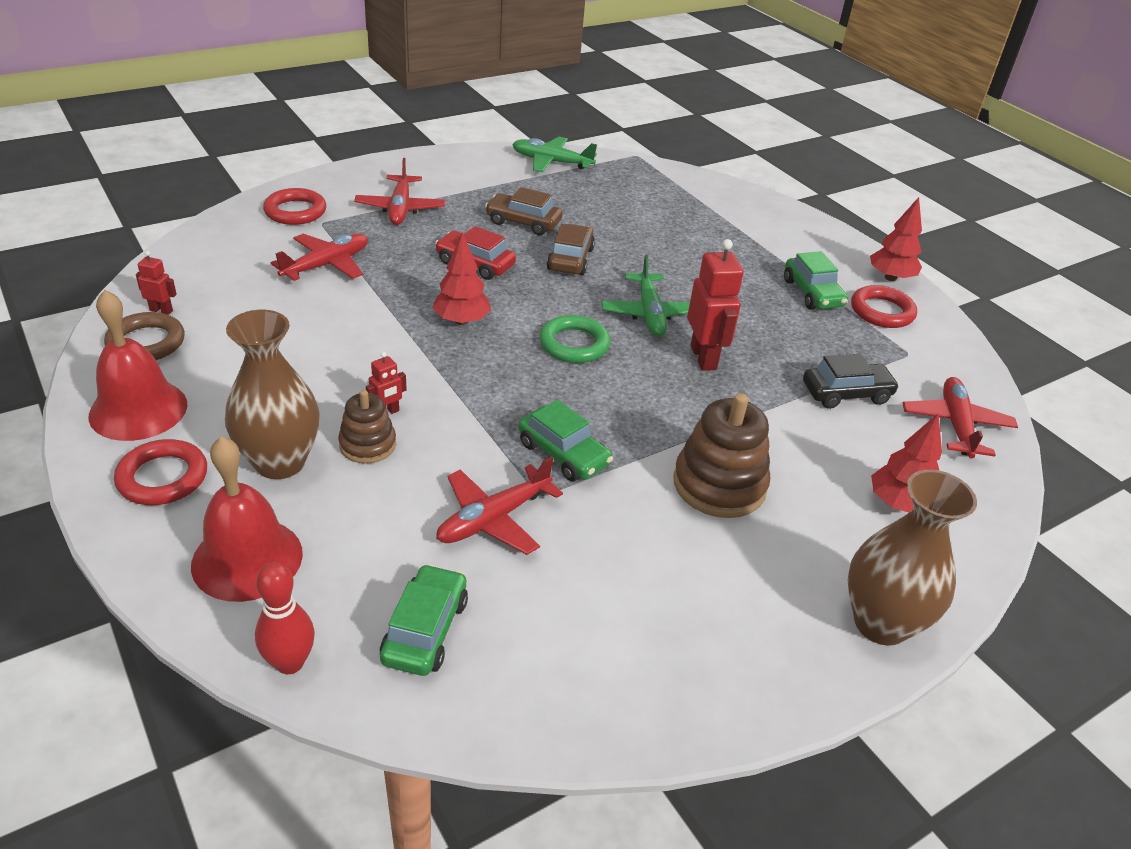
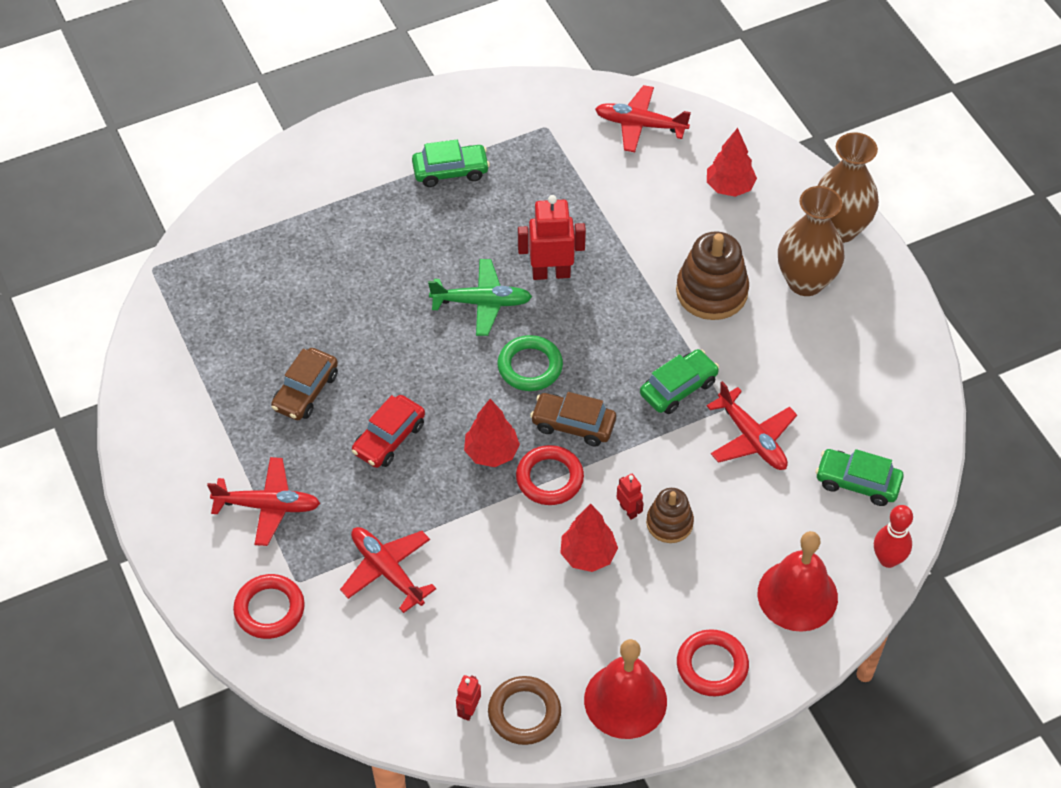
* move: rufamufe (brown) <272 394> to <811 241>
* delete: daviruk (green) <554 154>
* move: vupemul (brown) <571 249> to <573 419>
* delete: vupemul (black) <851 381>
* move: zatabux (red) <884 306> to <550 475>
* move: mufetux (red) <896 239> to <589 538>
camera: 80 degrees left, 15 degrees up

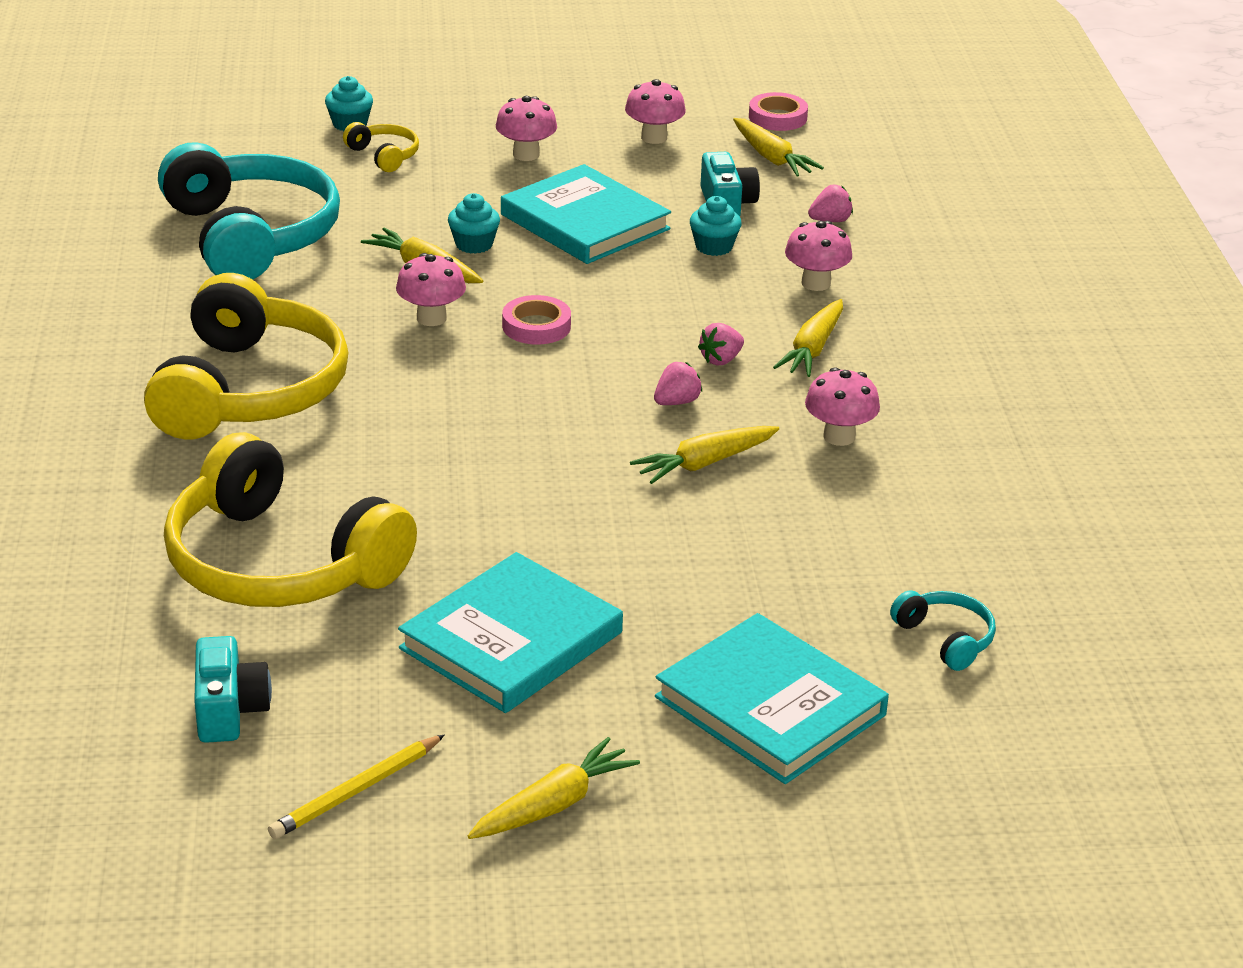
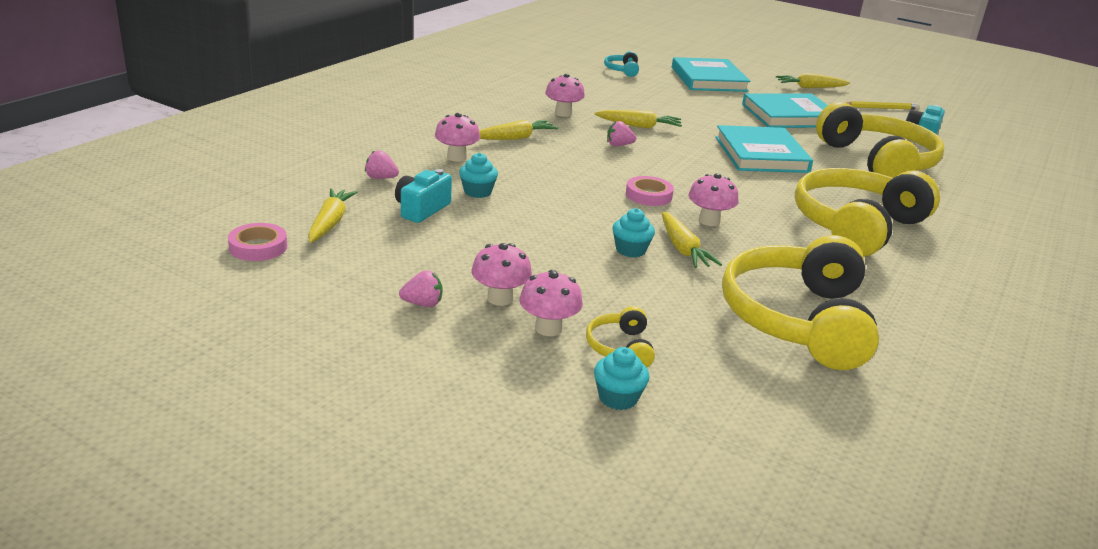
* recolor: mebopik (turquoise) <249 211> to mebopik (yellow) <800 302>
* move: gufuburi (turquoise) <586 214> to <764 149>
* move: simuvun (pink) <655 111> to <551 303>
* move: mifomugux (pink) <721 344> to <420 288>
camera: 145 degrees left, 5 degrees down

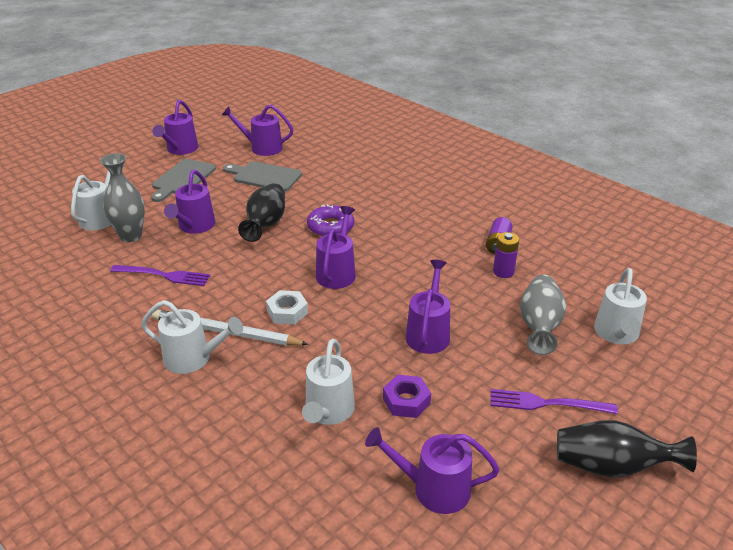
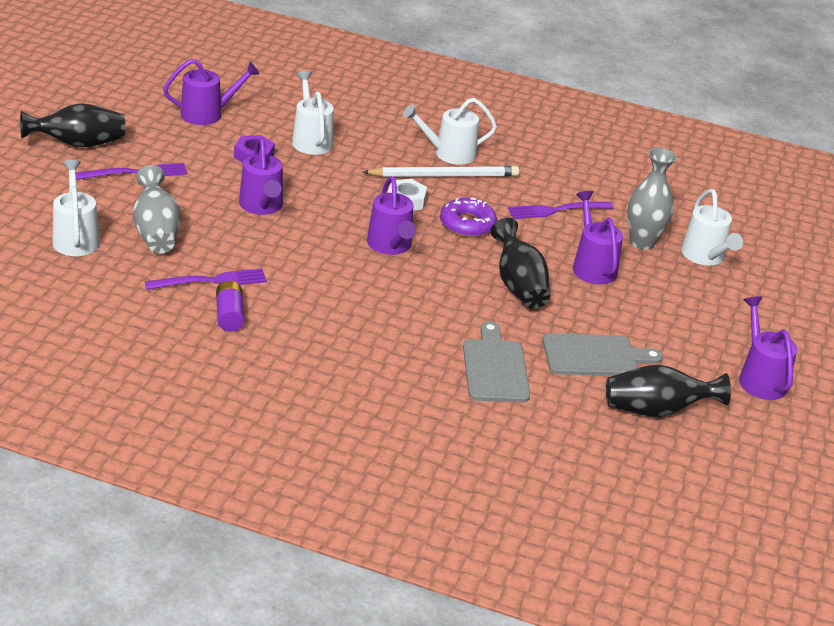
* move: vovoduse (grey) <183 180> to <496 362>
* replace: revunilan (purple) <258 130> to rufamufe (black) <668 391>
* move: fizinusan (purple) <330 220> to <468 217>
* replace: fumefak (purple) <506 255> to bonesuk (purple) <206 279>
camera: 150 degrees right, 0 degrees up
====
◆ TASK GOAL ◆
Scan the entries above and return each line that holds "vupemul".

◆ FINAL ANSWER ◆
* move: vupemul (brown) <571 249> to <573 419>
* delete: vupemul (black) <851 381>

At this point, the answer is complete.